● What this task involves:
In your answer, reproduce exactly the lines from the beginning of the listing below through the one containing "D208: diode 1N4007", and only those lines.

** Records for this exercise follows **

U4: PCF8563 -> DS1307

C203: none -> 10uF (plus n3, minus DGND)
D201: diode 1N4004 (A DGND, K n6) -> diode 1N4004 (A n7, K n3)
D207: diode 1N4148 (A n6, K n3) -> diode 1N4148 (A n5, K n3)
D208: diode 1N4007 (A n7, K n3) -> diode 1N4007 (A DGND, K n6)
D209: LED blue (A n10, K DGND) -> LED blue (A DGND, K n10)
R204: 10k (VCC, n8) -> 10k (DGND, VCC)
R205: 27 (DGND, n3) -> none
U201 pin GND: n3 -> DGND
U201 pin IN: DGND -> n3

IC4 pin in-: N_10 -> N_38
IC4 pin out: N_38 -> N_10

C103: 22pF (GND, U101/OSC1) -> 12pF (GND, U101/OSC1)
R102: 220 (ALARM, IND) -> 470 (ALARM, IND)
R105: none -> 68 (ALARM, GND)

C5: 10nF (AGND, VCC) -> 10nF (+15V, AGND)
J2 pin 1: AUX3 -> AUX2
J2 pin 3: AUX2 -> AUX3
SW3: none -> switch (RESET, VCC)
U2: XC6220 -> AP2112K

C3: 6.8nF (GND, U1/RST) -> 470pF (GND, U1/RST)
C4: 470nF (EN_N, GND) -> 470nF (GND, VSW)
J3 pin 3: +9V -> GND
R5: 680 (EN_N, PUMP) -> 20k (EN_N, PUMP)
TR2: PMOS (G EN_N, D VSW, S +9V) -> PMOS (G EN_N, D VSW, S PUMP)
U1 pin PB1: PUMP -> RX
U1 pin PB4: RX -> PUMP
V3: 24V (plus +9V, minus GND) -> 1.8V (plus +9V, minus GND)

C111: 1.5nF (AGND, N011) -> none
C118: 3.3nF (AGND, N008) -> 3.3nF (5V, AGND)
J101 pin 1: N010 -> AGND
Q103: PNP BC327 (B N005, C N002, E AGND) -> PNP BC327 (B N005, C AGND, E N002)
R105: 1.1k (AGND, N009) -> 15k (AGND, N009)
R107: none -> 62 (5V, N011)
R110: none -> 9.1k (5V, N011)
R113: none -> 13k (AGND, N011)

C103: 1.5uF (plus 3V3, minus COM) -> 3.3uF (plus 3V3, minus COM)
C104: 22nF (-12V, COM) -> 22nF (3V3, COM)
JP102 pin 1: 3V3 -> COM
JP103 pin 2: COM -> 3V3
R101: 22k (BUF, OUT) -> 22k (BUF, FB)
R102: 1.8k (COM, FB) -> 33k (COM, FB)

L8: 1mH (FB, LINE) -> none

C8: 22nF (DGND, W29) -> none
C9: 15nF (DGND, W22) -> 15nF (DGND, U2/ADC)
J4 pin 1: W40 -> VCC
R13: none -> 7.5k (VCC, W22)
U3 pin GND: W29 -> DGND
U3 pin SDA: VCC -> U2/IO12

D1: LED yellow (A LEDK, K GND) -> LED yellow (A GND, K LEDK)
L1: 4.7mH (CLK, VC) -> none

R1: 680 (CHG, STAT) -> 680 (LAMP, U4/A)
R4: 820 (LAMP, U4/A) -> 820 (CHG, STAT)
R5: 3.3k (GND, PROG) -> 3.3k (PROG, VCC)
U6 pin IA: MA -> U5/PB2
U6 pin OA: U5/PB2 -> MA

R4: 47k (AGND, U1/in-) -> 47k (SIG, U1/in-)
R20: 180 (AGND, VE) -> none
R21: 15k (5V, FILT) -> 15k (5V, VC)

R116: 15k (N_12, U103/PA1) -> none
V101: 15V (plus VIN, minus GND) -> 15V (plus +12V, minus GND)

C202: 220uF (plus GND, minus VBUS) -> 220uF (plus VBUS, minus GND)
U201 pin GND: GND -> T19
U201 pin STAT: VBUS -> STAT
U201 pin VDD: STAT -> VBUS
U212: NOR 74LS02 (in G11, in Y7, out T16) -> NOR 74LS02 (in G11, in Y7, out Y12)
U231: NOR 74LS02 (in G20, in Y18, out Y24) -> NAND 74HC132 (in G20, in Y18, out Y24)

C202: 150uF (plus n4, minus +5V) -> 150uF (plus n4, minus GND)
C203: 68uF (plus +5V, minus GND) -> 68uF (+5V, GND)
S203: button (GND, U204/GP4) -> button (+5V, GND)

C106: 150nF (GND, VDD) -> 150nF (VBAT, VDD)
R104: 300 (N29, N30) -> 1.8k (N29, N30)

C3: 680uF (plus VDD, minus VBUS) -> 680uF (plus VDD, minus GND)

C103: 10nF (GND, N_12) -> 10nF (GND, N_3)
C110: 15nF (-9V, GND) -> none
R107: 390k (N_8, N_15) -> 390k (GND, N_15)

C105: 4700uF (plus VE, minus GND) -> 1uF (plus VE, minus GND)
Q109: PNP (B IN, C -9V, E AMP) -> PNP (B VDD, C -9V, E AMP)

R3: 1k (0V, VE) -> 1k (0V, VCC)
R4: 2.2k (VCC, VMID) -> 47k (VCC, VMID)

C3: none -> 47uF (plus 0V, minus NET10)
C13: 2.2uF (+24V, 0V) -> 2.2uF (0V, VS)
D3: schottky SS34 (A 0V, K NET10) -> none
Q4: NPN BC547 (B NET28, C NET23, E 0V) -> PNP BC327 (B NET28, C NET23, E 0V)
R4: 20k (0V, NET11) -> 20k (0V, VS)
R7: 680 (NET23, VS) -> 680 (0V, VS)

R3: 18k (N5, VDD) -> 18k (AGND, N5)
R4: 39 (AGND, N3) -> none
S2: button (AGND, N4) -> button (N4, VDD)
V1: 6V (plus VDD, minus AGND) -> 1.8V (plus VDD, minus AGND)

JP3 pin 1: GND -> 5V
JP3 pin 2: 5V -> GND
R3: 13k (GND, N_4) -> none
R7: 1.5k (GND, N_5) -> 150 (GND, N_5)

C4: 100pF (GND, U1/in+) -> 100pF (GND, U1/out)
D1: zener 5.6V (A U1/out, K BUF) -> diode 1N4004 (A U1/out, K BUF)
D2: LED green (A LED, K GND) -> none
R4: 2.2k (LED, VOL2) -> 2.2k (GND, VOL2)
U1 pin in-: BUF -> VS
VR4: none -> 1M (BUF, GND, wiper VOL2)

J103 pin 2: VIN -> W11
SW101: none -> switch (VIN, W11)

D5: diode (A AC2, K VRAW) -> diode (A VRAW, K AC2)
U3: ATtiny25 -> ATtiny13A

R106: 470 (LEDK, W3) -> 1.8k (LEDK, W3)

** End of Records for this exercise **

● Task answer:
U4: PCF8563 -> DS1307

C203: none -> 10uF (plus n3, minus DGND)
D201: diode 1N4004 (A DGND, K n6) -> diode 1N4004 (A n7, K n3)
D207: diode 1N4148 (A n6, K n3) -> diode 1N4148 (A n5, K n3)
D208: diode 1N4007 (A n7, K n3) -> diode 1N4007 (A DGND, K n6)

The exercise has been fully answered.